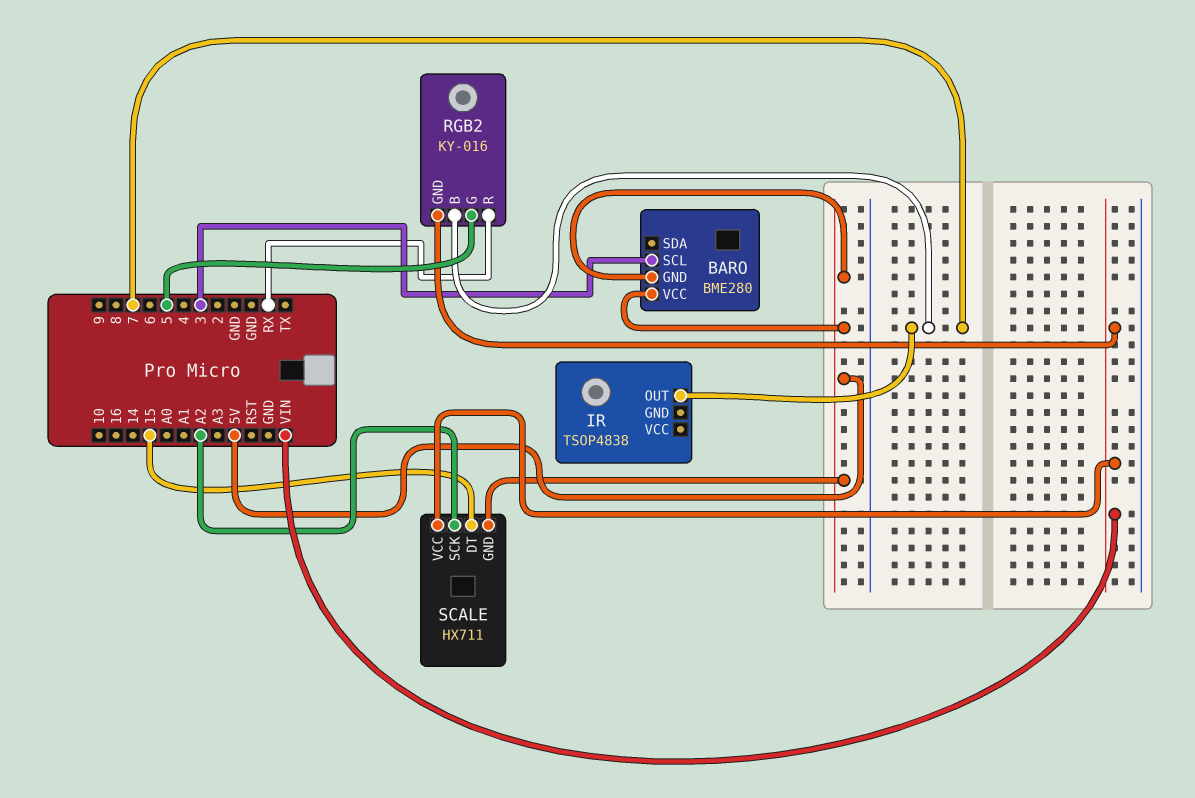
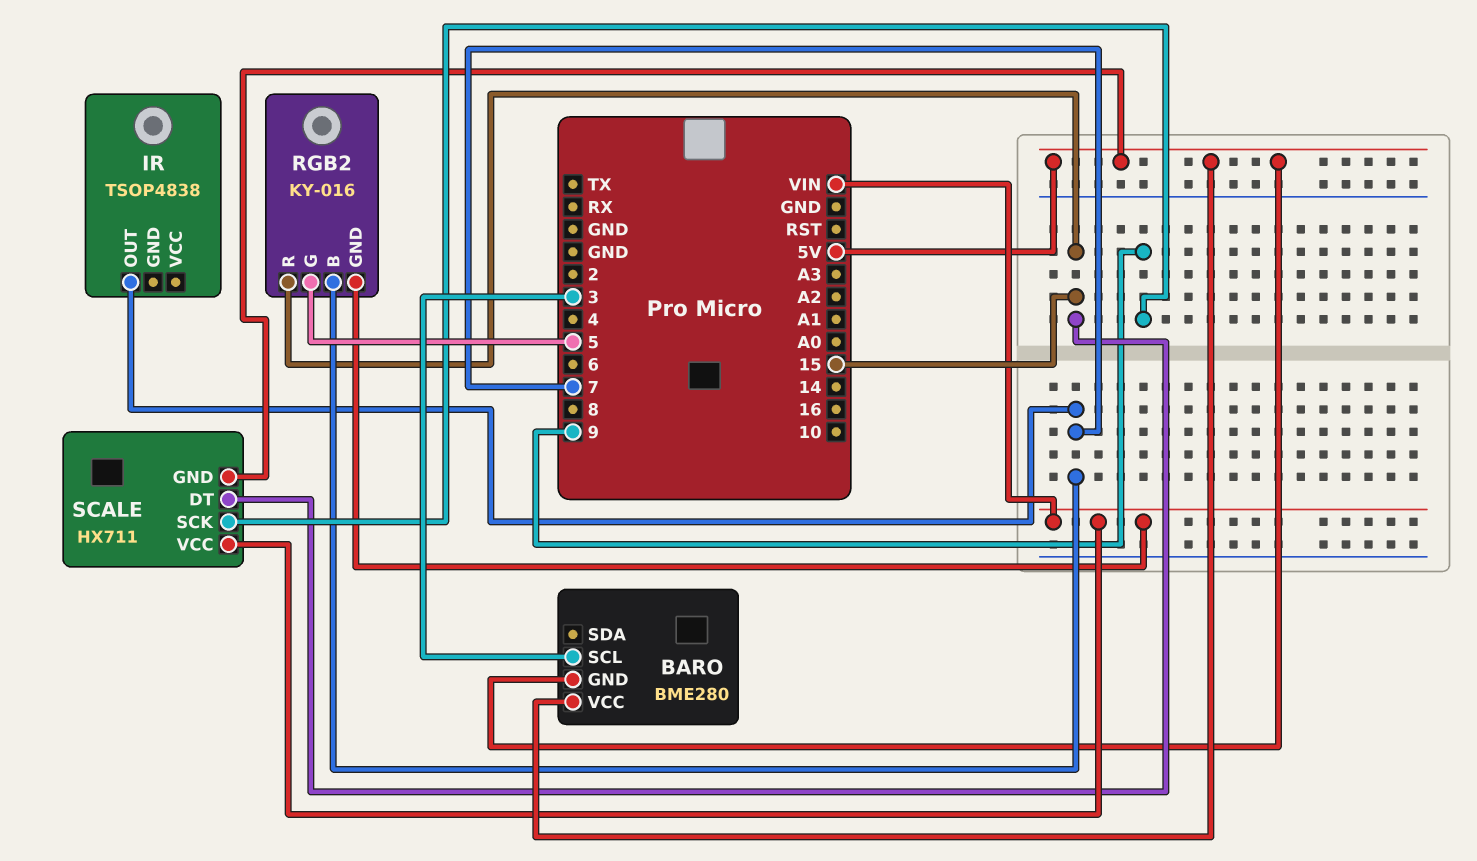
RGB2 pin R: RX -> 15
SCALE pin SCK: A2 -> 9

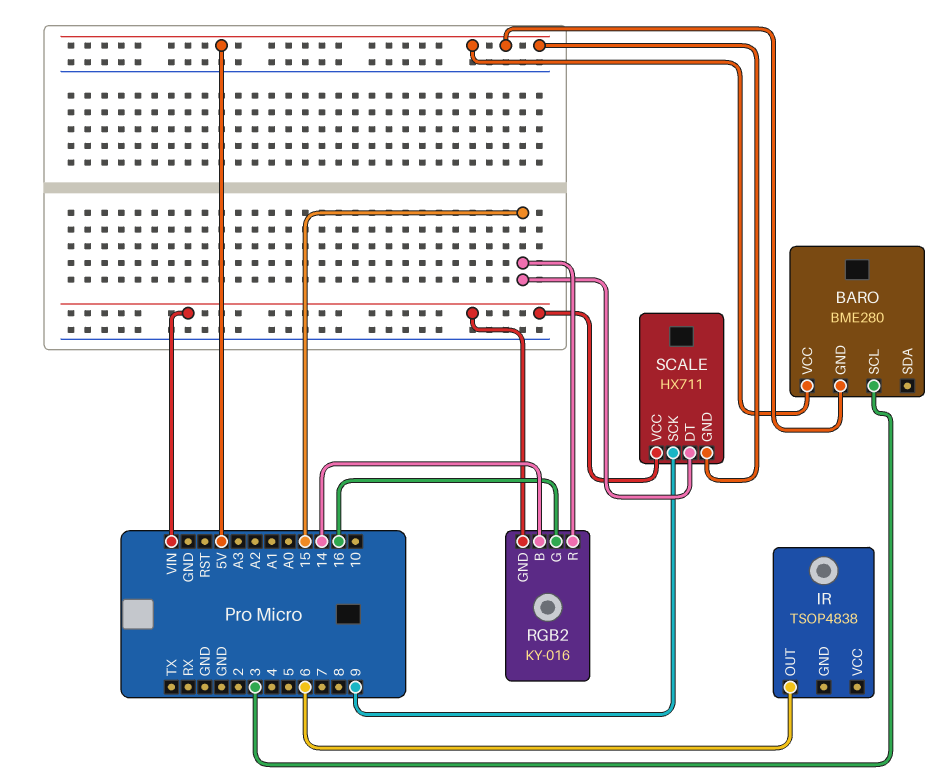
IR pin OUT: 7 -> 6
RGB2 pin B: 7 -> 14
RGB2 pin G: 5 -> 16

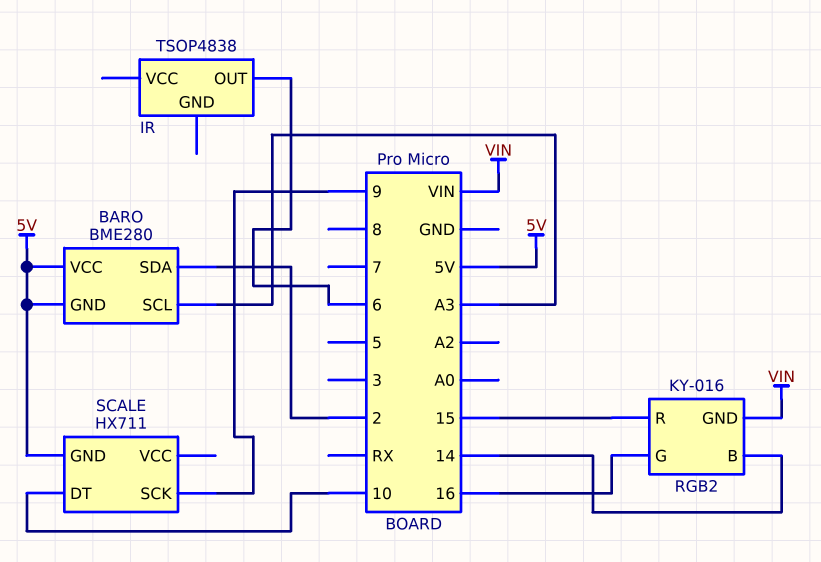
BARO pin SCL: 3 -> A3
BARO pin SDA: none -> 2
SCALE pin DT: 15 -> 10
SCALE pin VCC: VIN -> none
● ● ● ● ●
* **ASSIGNMENT**
Go line by line through the data, copying each one that contains the word "SCALE".

* **ANSWER TO THIS PROBLEM**
SCALE pin SCK: A2 -> 9
SCALE pin DT: 15 -> 10
SCALE pin VCC: VIN -> none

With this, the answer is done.